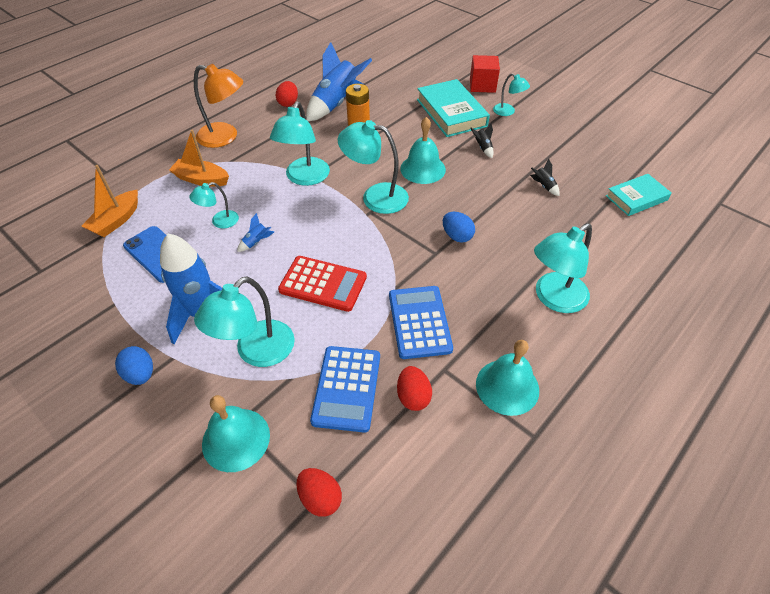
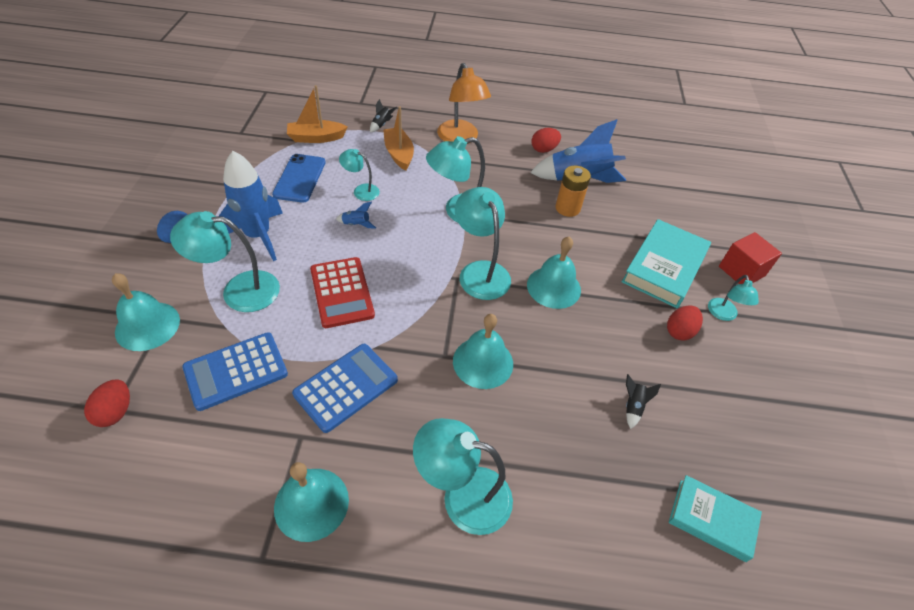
camera: 50 degrees right, 0 degrees up
(413, 396) = (254, 426): red egg -> red egg (679, 331)
(457, 236) = (483, 362): blue egg -> turquoise bell
(483, 148) = (637, 321): black rocket -> black rocket (381, 125)

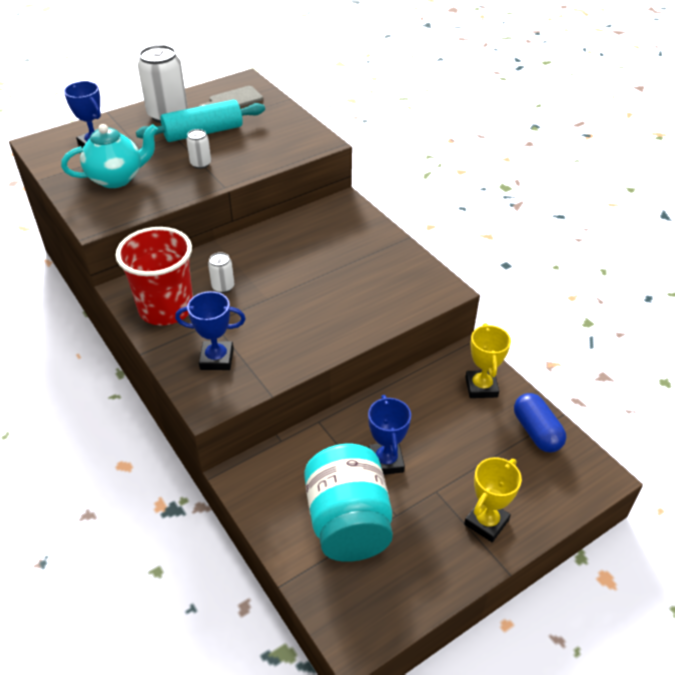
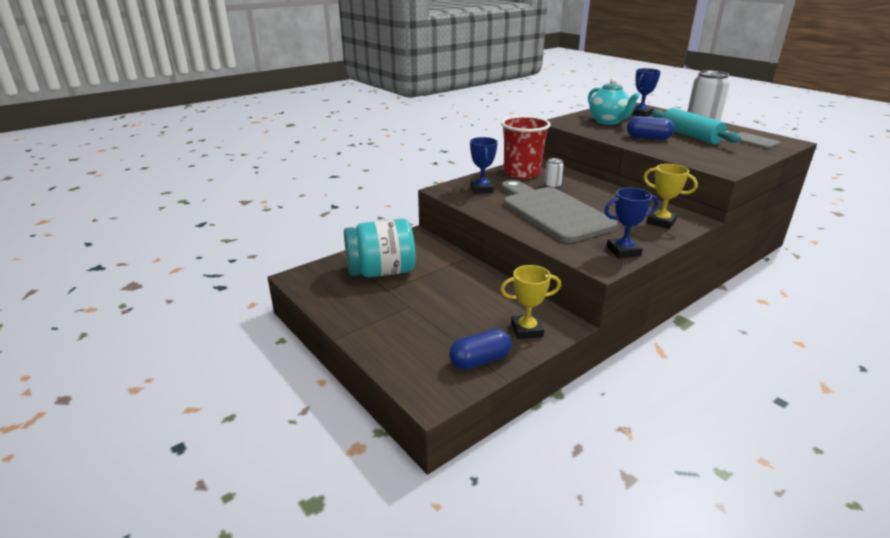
camera: 85 degrees right, 15 degrees down
(201, 164) = (648, 138): white can -> blue capsule
(308, 301) = (553, 212): none -> grey cutting board
(386, 461) = (434, 284): blue trophy -> blue trophy (623, 251)
(486, 522) = (380, 329): yellow trophy -> yellow trophy (661, 222)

> _Exercise goal_: Working from the entries above, reproduce exactly and only the lines beginning with the line that has "(413, 396) = (254, 426): red" and ending with the line that has "(386, 461) = (434, 284): blue"; omit all pictures.

> _Expected answer_:
(413, 396) = (254, 426): red egg -> red egg (679, 331)
(457, 236) = (483, 362): blue egg -> turquoise bell
(483, 148) = (637, 321): black rocket -> black rocket (381, 125)

camera: 85 degrees right, 15 degrees down
(201, 164) = (648, 138): white can -> blue capsule
(308, 301) = (553, 212): none -> grey cutting board
(386, 461) = (434, 284): blue trophy -> blue trophy (623, 251)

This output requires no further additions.